§ Your assignment: Output, exactly as written, the lines below starting at the line containing "pink egg: 5 -> 3" and ending at the line containing "turquoise mouse: 1 -> 3". Drop the pictures and keep both end lines.

§ Recorded data:
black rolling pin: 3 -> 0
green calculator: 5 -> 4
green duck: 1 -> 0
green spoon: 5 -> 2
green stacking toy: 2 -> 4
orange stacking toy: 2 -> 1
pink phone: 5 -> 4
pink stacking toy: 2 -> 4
==
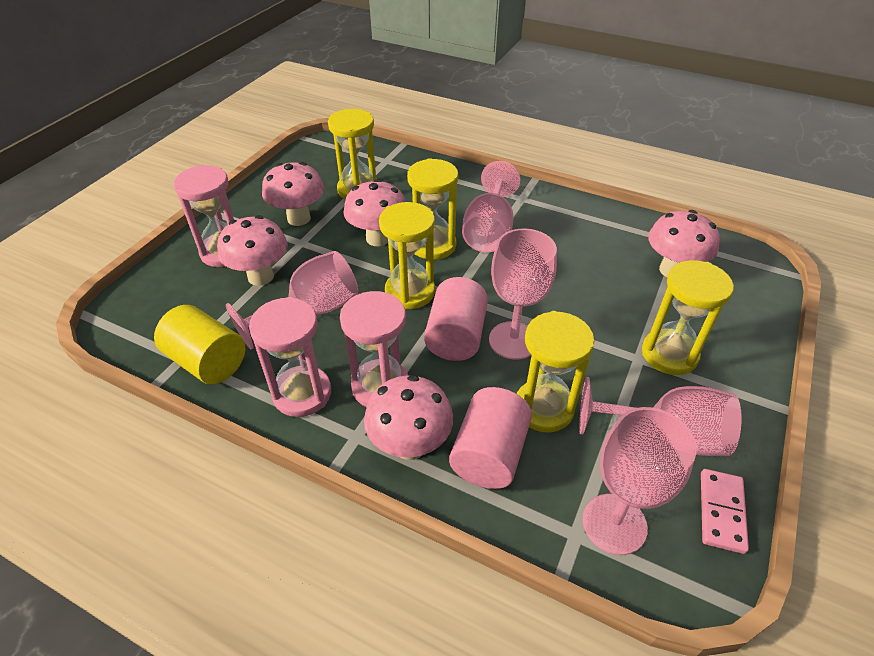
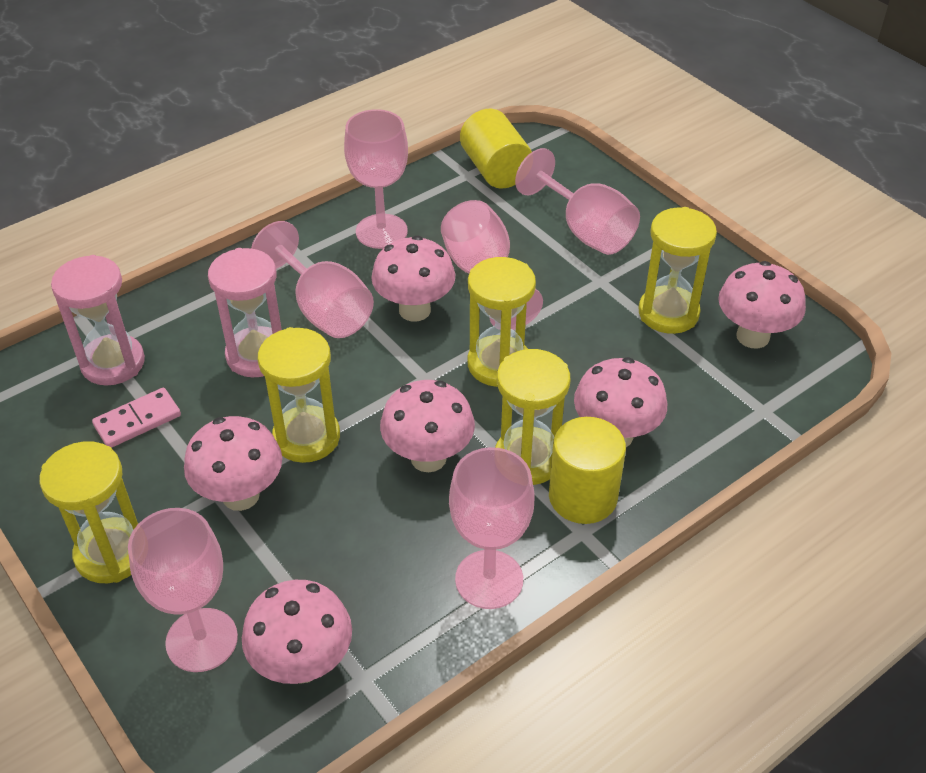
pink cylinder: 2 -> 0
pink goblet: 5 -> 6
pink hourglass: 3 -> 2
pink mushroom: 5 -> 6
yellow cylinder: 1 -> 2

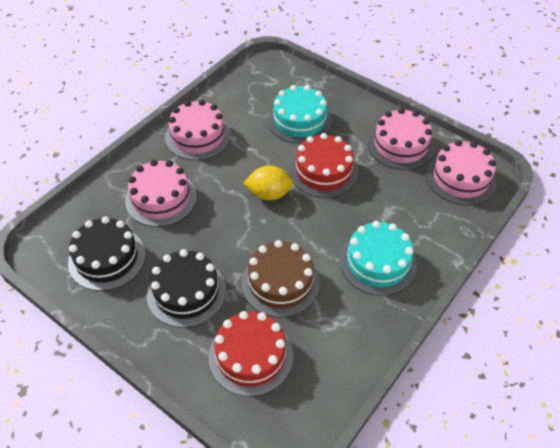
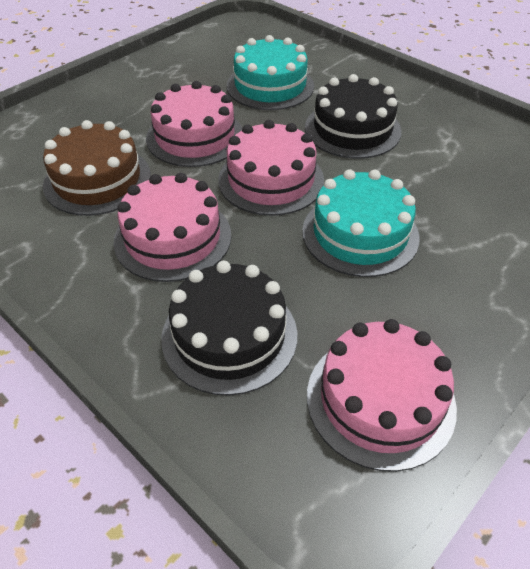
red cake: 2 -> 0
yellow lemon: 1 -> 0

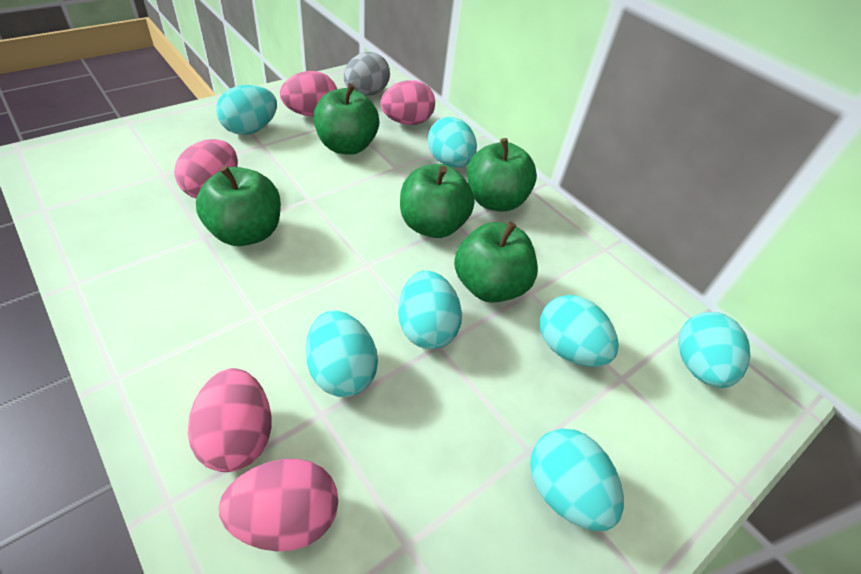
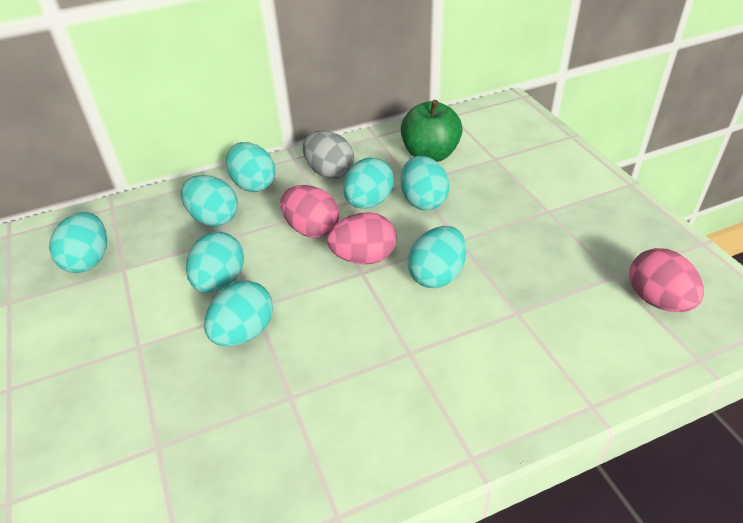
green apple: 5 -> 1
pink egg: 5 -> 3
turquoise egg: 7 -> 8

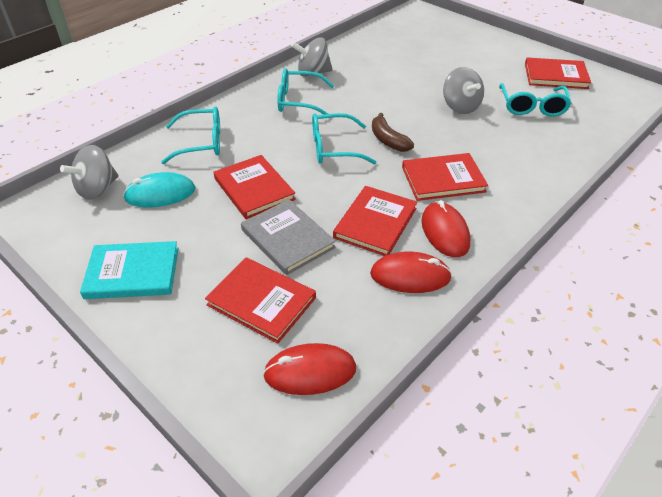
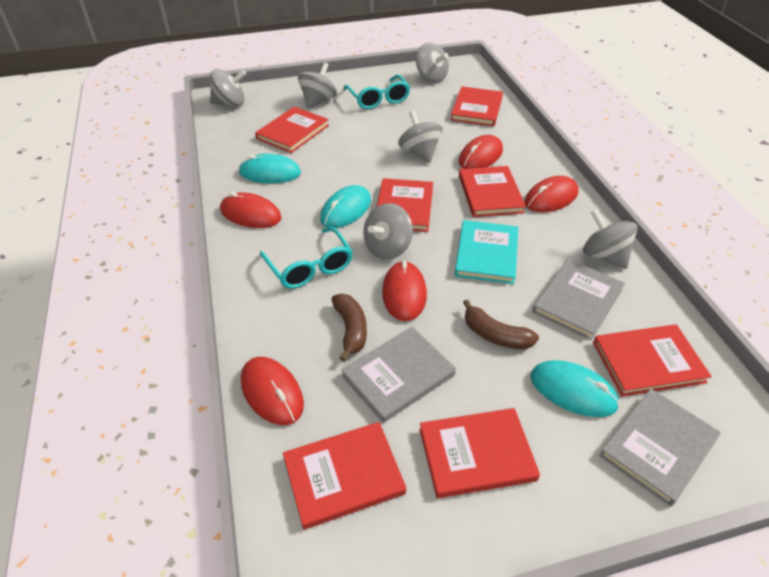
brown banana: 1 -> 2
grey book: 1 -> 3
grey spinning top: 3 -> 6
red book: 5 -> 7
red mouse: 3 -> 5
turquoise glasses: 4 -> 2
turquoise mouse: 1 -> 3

§ Output for this exercise:
pink egg: 5 -> 3
turquoise egg: 7 -> 8

brown banana: 1 -> 2
grey book: 1 -> 3
grey spinning top: 3 -> 6
red book: 5 -> 7
red mouse: 3 -> 5
turquoise glasses: 4 -> 2
turquoise mouse: 1 -> 3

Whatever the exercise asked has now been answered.